Task requirements:
Could you please output only the lines from the one holding "gray star at" through the end of the listing below, exactly as written and without pictures?

Input data:
◆ ◆ ◆ ◆ ◆
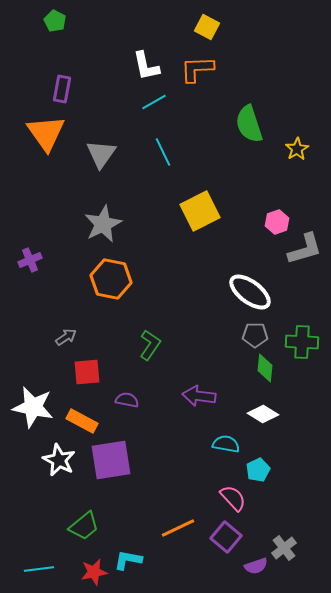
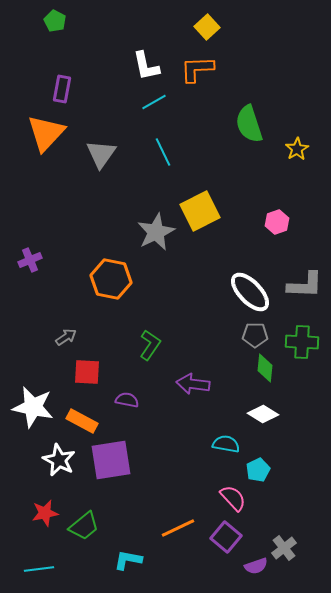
yellow square at (207, 27): rotated 20 degrees clockwise
orange triangle at (46, 133): rotated 18 degrees clockwise
gray star at (103, 224): moved 53 px right, 8 px down
gray L-shape at (305, 249): moved 36 px down; rotated 18 degrees clockwise
white ellipse at (250, 292): rotated 9 degrees clockwise
red square at (87, 372): rotated 8 degrees clockwise
purple arrow at (199, 396): moved 6 px left, 12 px up
red star at (94, 572): moved 49 px left, 59 px up
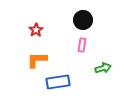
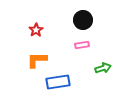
pink rectangle: rotated 72 degrees clockwise
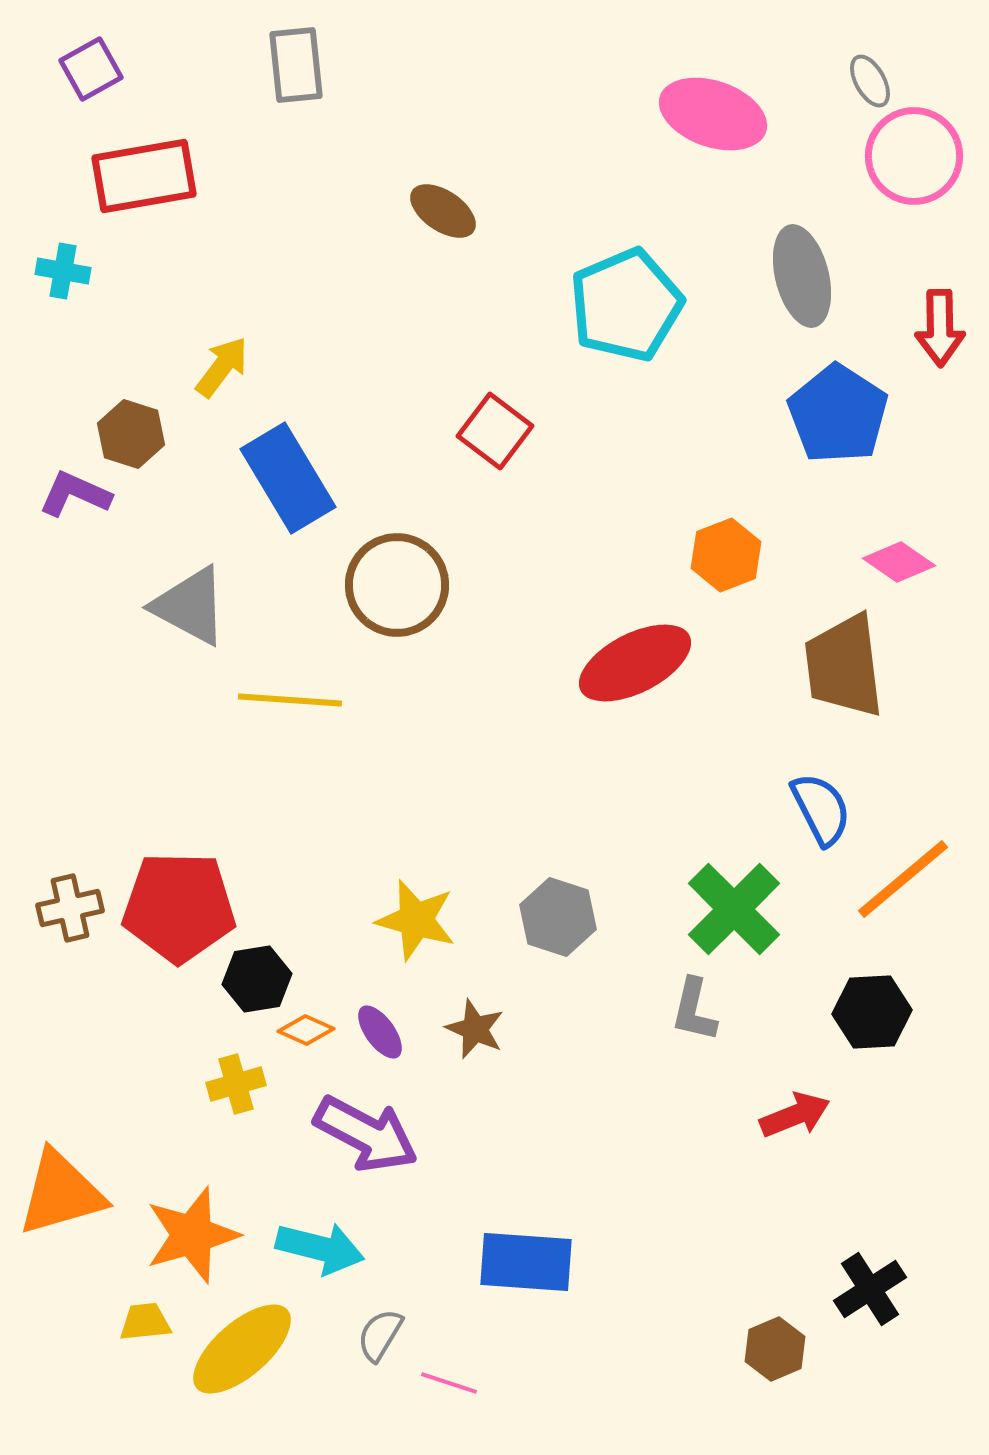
◆ ◆ ◆ ◆ ◆
Result for this exercise:
gray star at (103, 224): moved 53 px right, 8 px down
gray L-shape at (305, 249): moved 36 px down; rotated 18 degrees clockwise
white ellipse at (250, 292): rotated 9 degrees clockwise
red square at (87, 372): rotated 8 degrees clockwise
purple arrow at (199, 396): moved 6 px left, 12 px up
red star at (94, 572): moved 49 px left, 59 px up
pink rectangle: rotated 72 degrees clockwise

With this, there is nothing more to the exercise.